_What to do:_ A single number is the answer here: how many lines of the entries contain "minus"?

_Records supplied:_
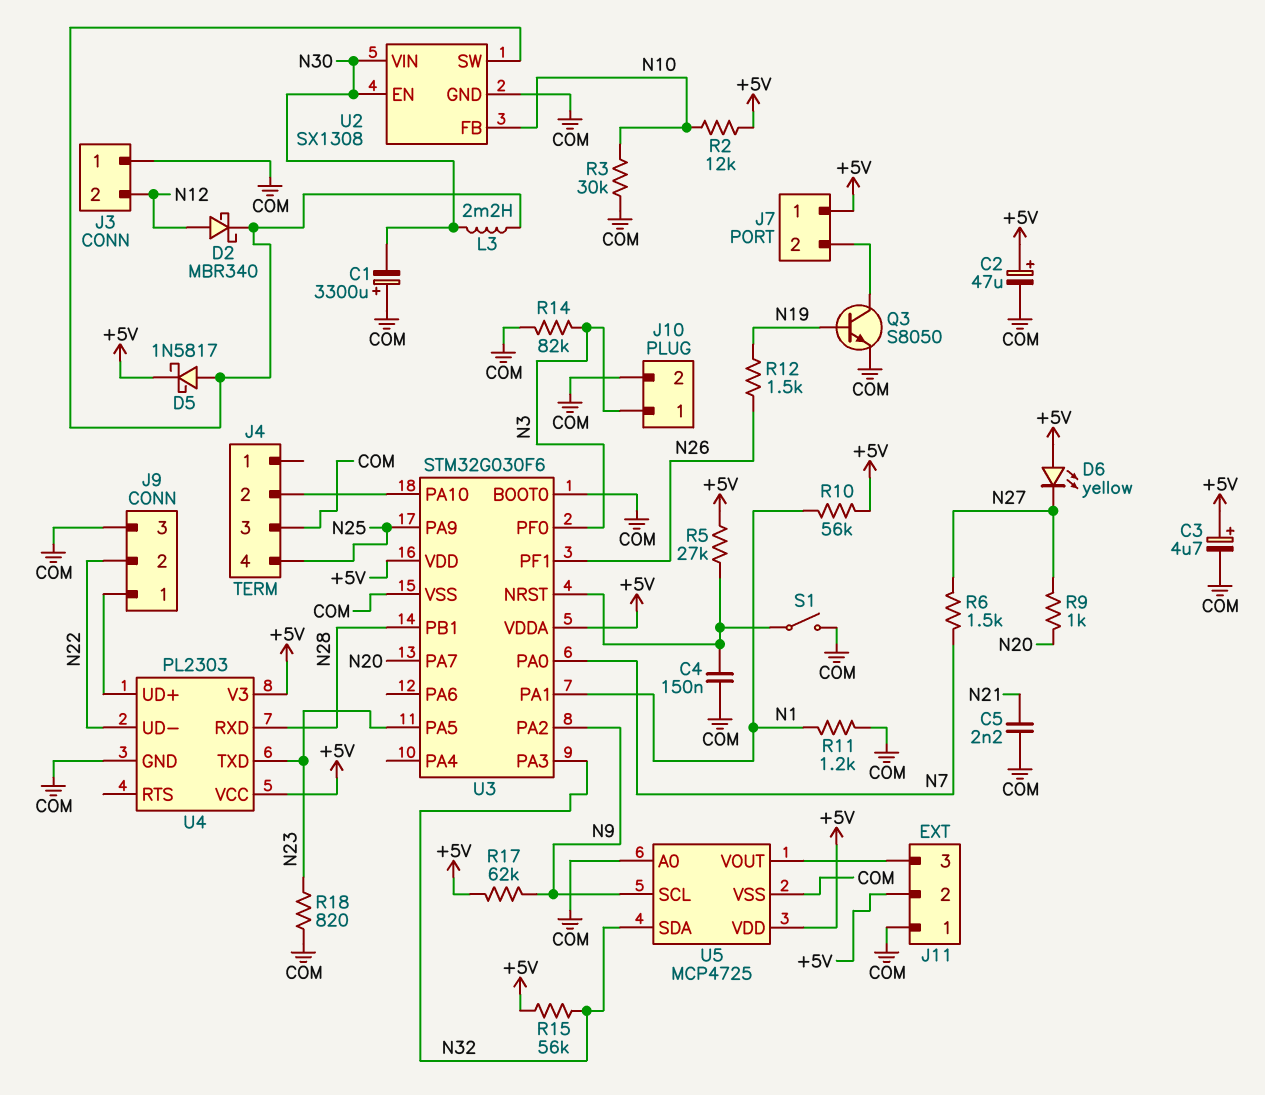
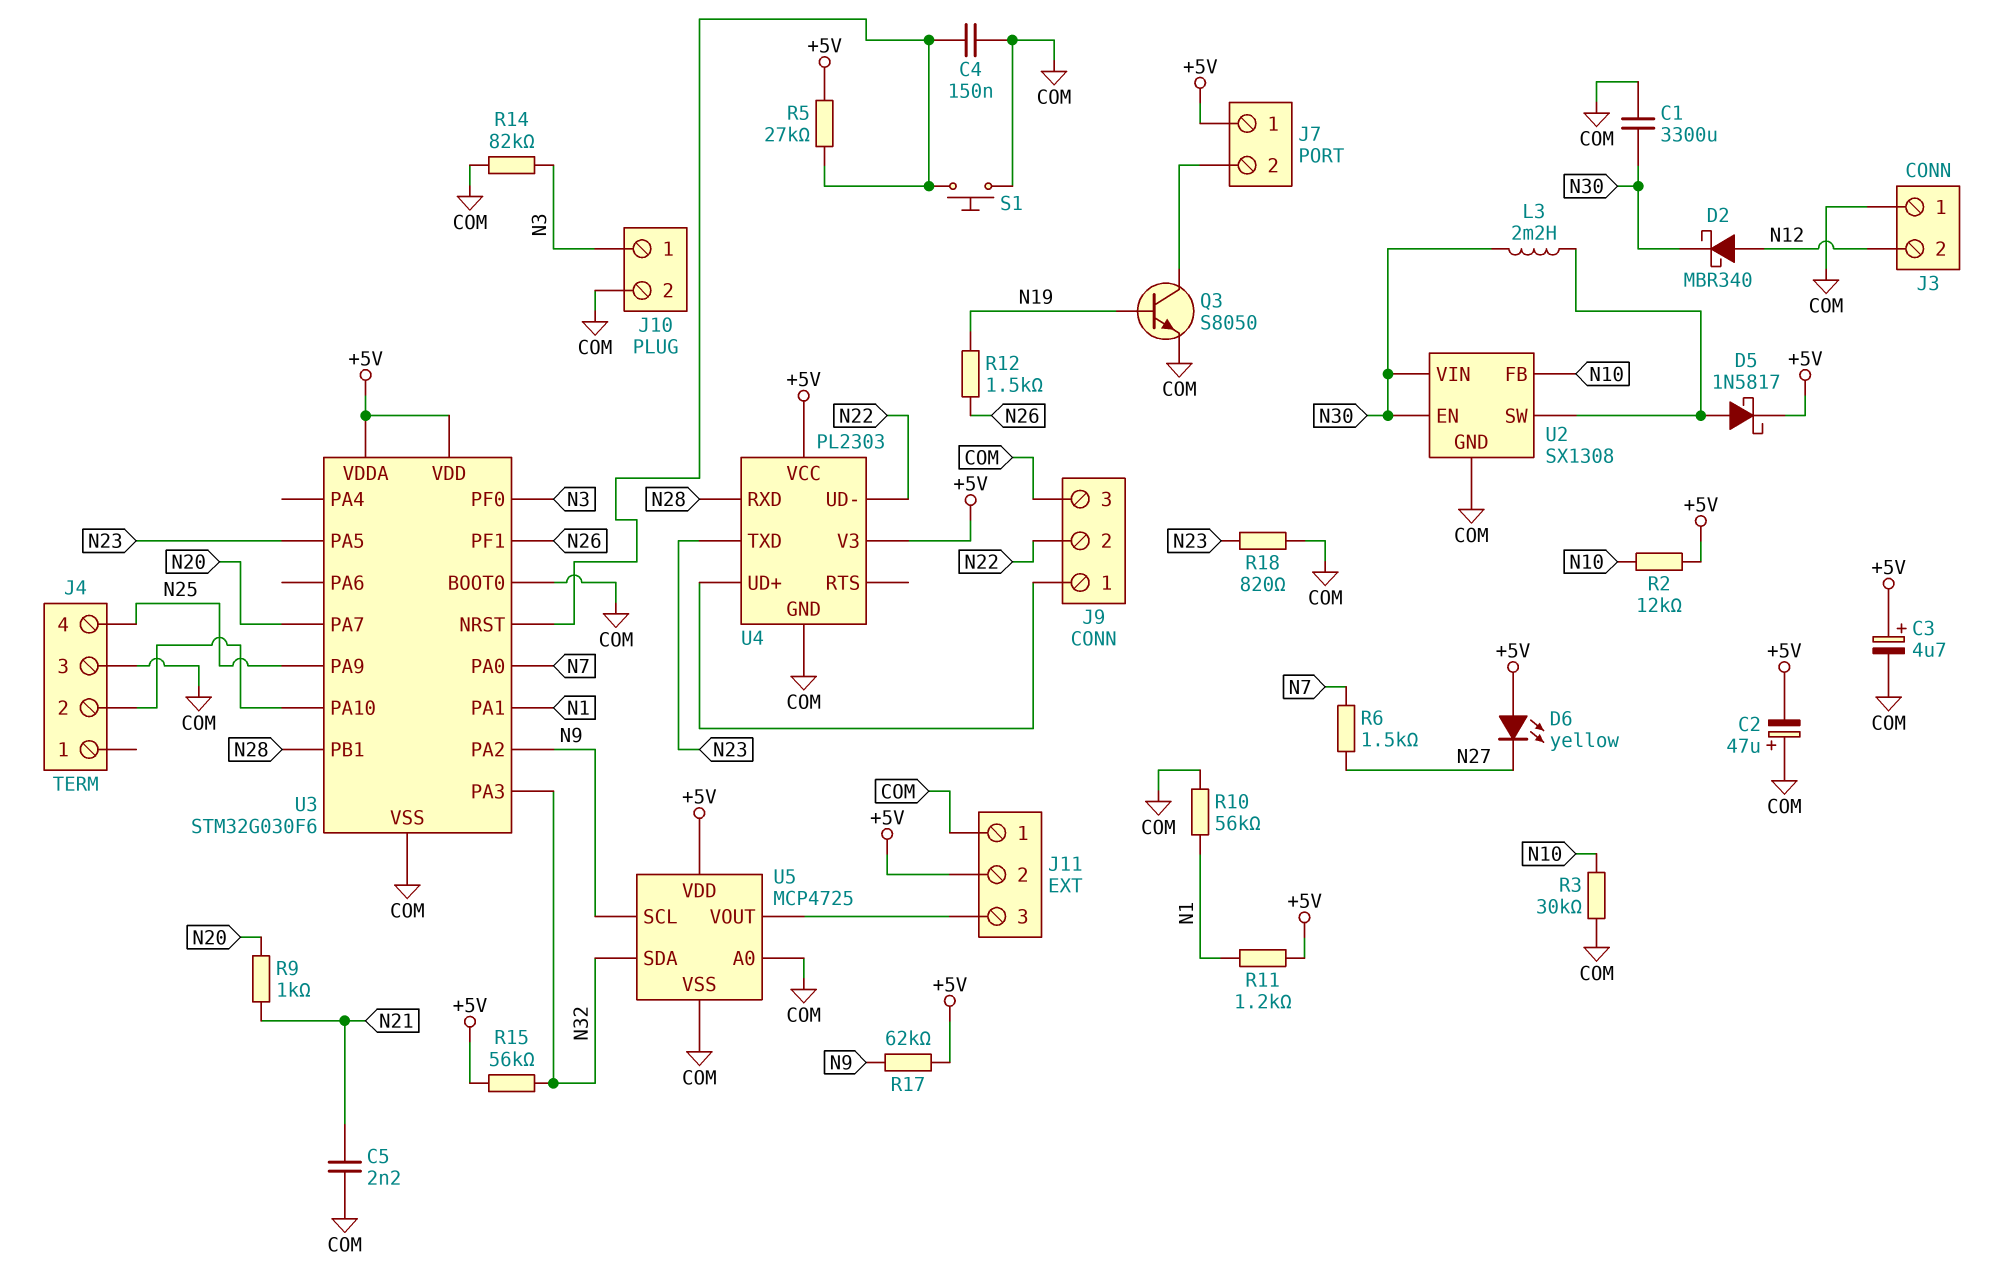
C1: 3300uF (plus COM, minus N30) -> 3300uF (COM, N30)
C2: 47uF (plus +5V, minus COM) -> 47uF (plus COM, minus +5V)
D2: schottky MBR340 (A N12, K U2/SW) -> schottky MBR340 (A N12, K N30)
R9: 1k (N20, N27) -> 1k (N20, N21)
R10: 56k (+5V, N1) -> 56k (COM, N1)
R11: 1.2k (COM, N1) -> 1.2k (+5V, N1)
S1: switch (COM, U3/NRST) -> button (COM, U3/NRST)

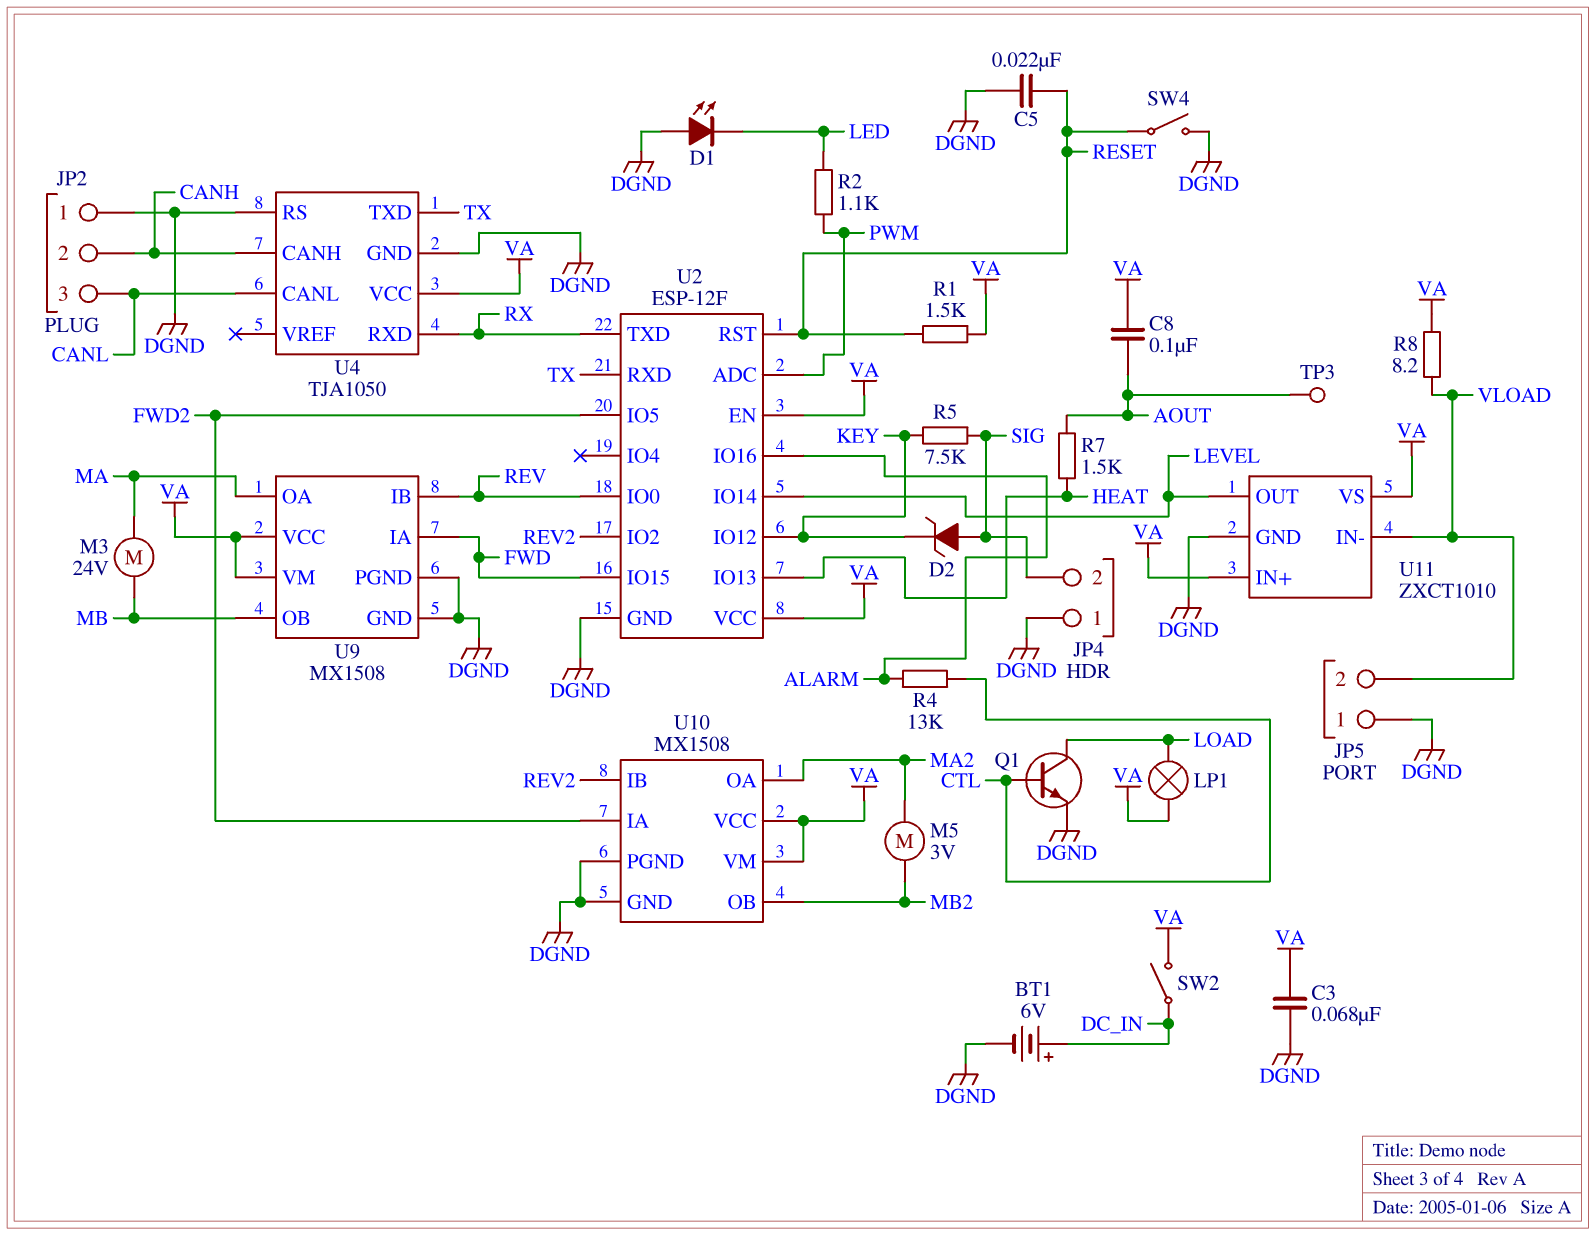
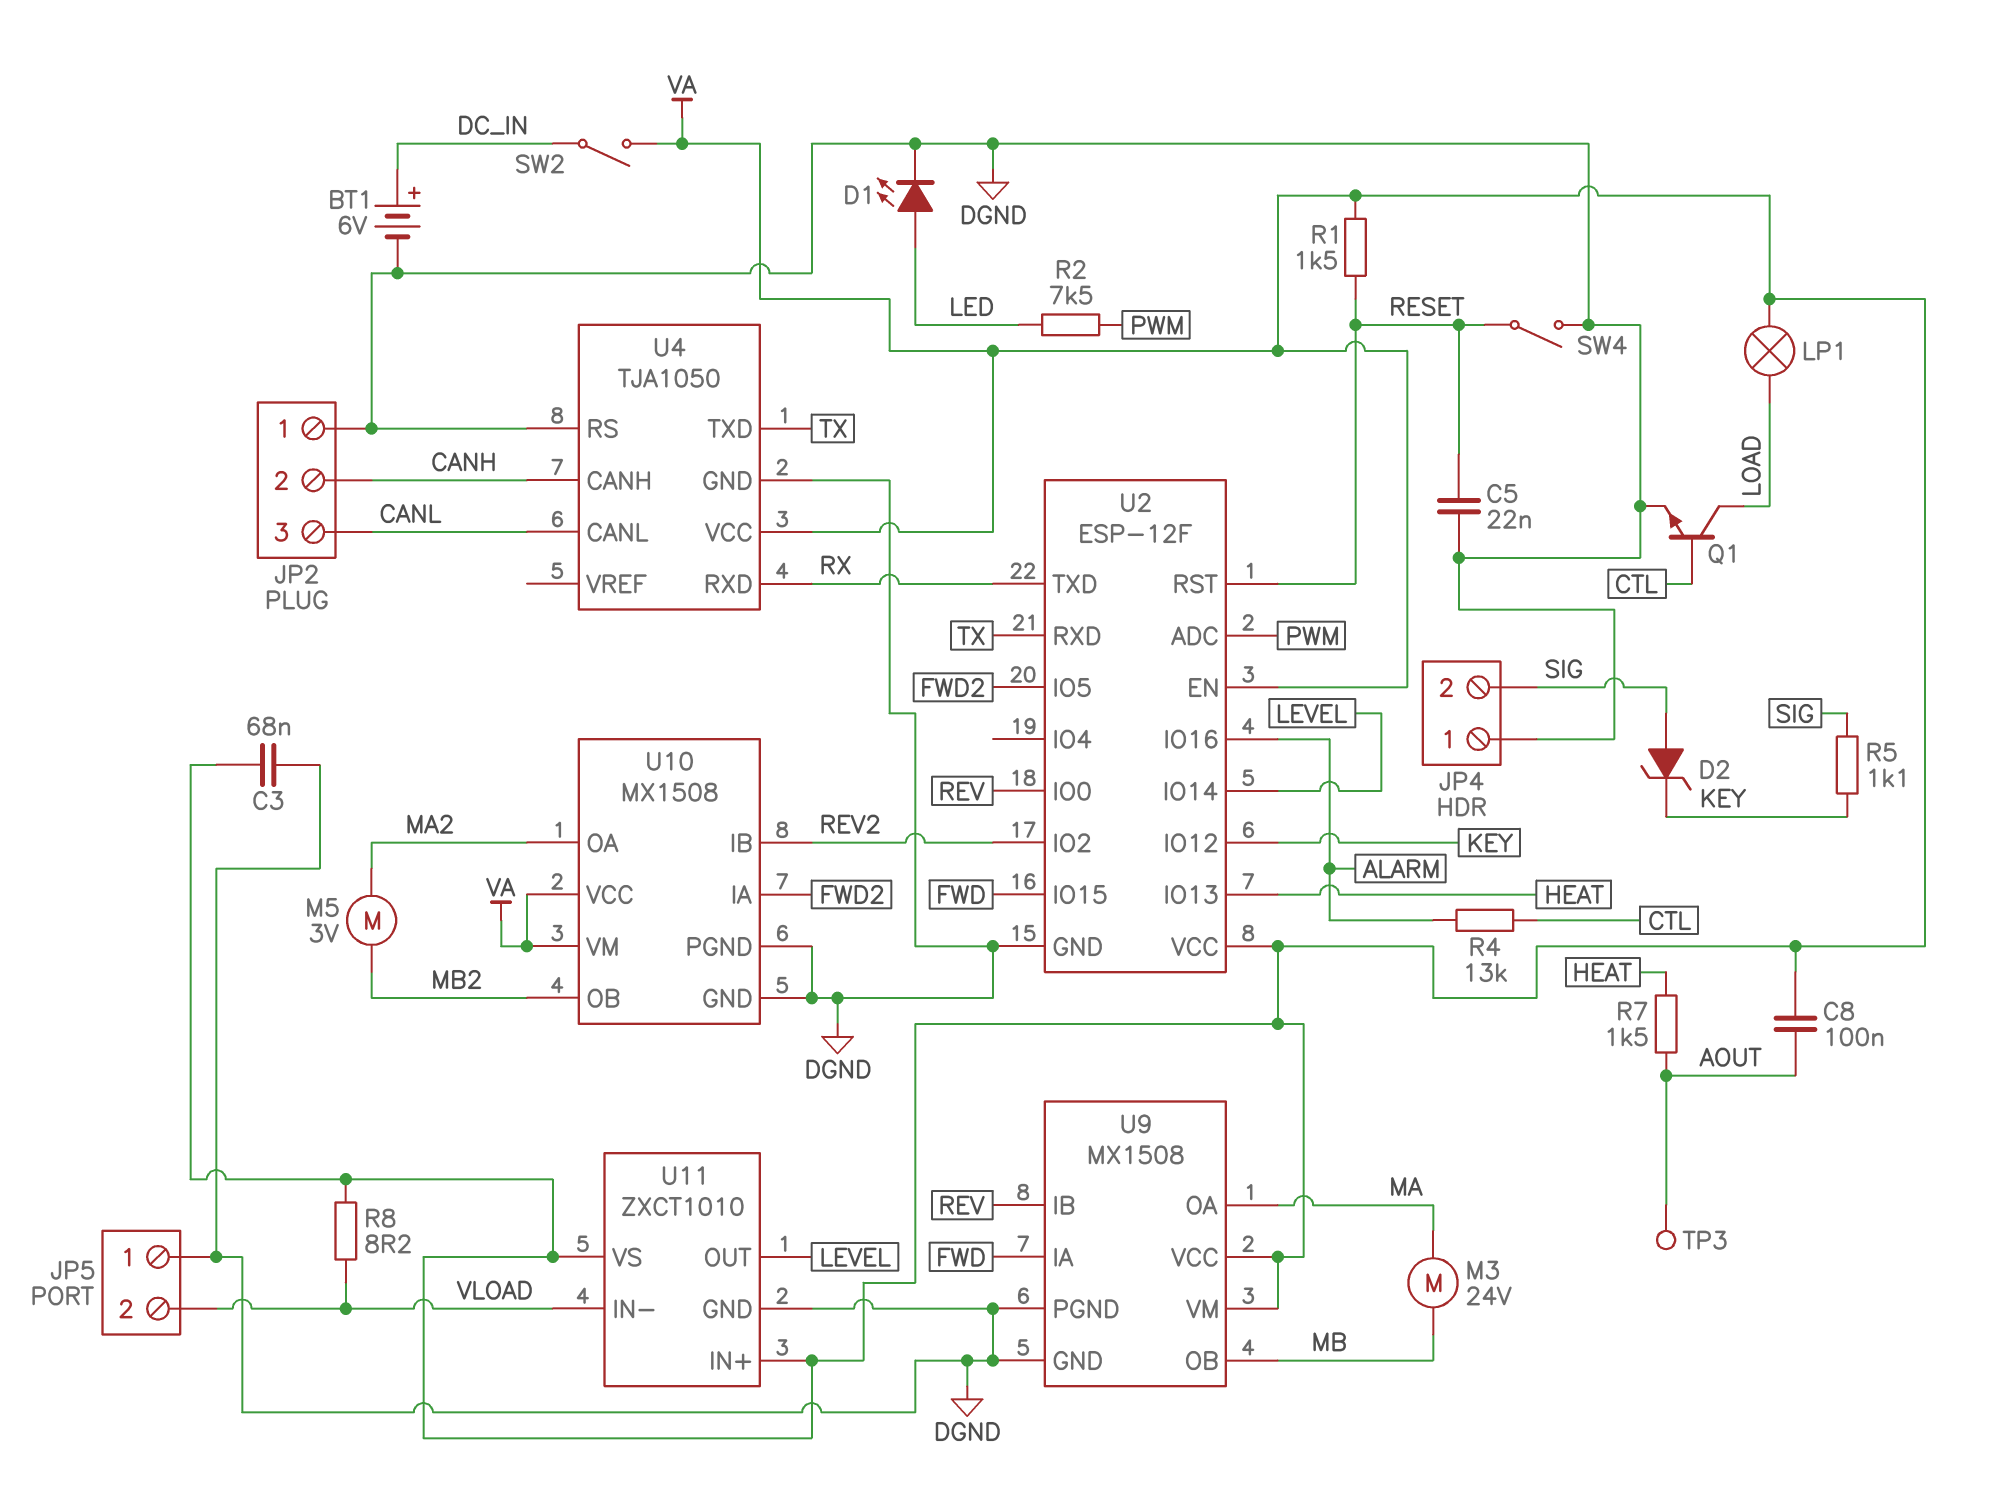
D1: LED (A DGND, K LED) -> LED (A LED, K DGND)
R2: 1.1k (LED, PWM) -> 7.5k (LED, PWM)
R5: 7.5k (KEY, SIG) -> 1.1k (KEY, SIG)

_Answer space:_ 2